TASK TO COMPLETE: Could you restate, exactly and with nothing added, the lines from the start of the data through the line that holds "(141, 195) = (158, 255): pink", leaving the pictures out?

##############################

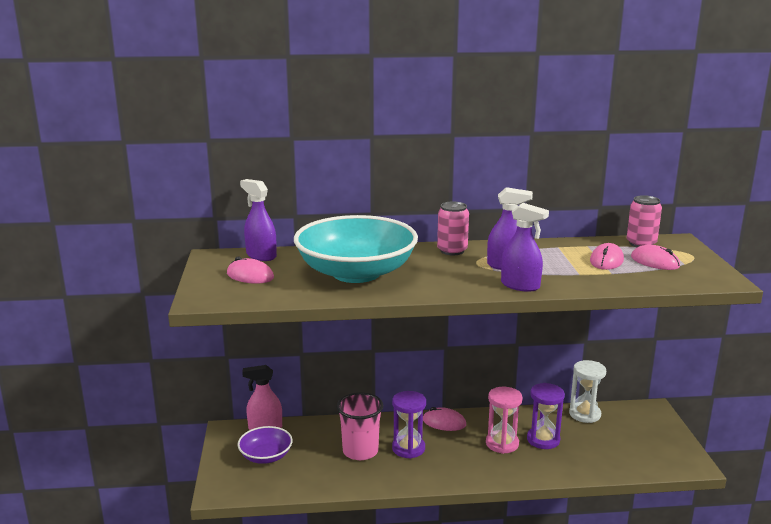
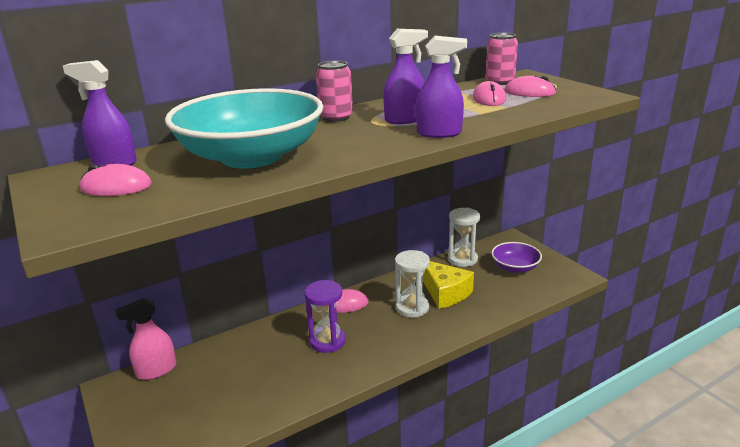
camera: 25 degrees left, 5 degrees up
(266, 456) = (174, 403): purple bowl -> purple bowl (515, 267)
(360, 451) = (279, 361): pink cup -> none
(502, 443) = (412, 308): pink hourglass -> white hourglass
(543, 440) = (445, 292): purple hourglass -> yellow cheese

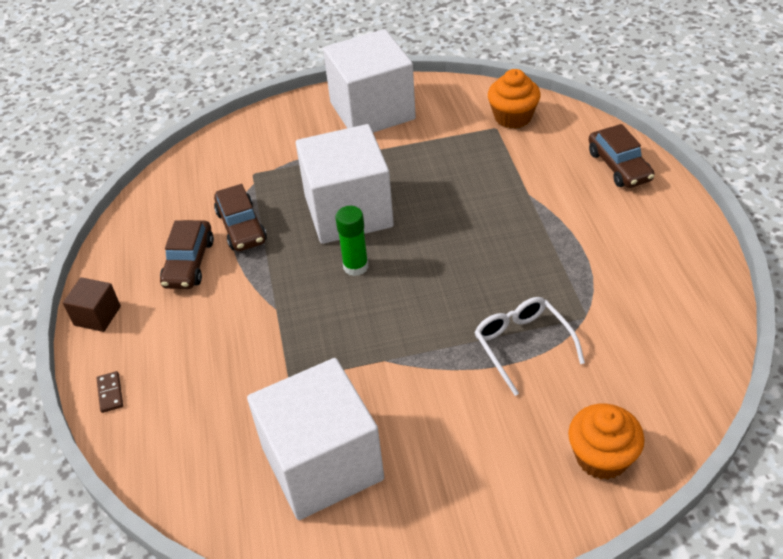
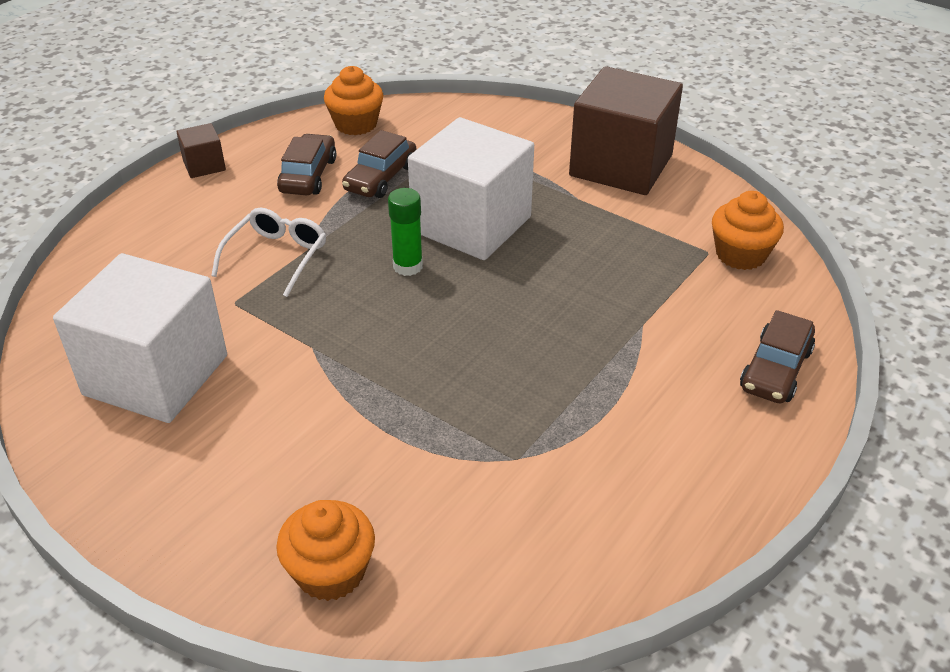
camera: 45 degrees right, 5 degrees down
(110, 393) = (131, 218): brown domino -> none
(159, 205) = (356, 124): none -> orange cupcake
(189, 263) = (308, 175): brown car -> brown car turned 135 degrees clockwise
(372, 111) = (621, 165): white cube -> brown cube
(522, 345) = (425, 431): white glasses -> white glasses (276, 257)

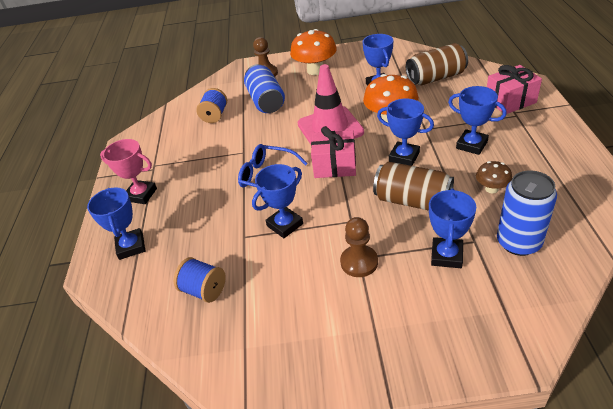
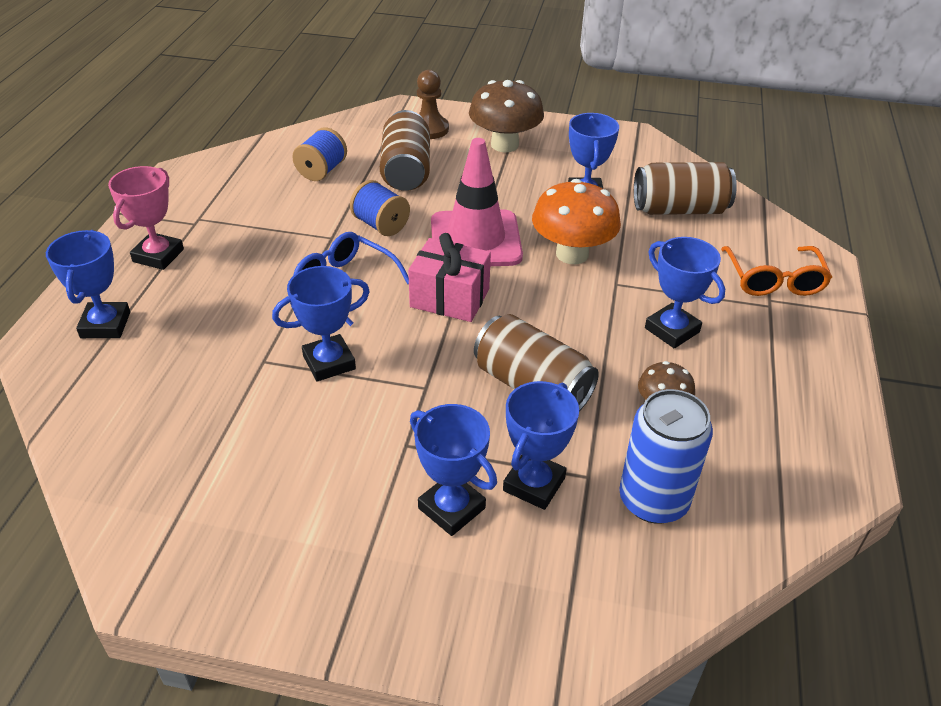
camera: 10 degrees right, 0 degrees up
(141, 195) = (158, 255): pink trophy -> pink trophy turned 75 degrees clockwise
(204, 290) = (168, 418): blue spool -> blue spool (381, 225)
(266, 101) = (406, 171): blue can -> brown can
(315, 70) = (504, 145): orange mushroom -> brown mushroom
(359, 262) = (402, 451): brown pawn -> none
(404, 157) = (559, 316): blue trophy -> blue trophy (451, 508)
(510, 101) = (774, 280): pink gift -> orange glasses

##############################

OUTPUT FOR THIS TASK:
camera: 25 degrees left, 5 degrees up
(266, 456) = (174, 403): purple bowl -> purple bowl (515, 267)
(360, 451) = (279, 361): pink cup -> none
(502, 443) = (412, 308): pink hourglass -> white hourglass
(543, 440) = (445, 292): purple hourglass -> yellow cheese

camera: 45 degrees right, 5 degrees down
(110, 393) = (131, 218): brown domino -> none
(159, 205) = (356, 124): none -> orange cupcake
(189, 263) = (308, 175): brown car -> brown car turned 135 degrees clockwise
(372, 111) = (621, 165): white cube -> brown cube
(522, 345) = (425, 431): white glasses -> white glasses (276, 257)

camera: 10 degrees right, 0 degrees up
(141, 195) = (158, 255): pink trophy -> pink trophy turned 75 degrees clockwise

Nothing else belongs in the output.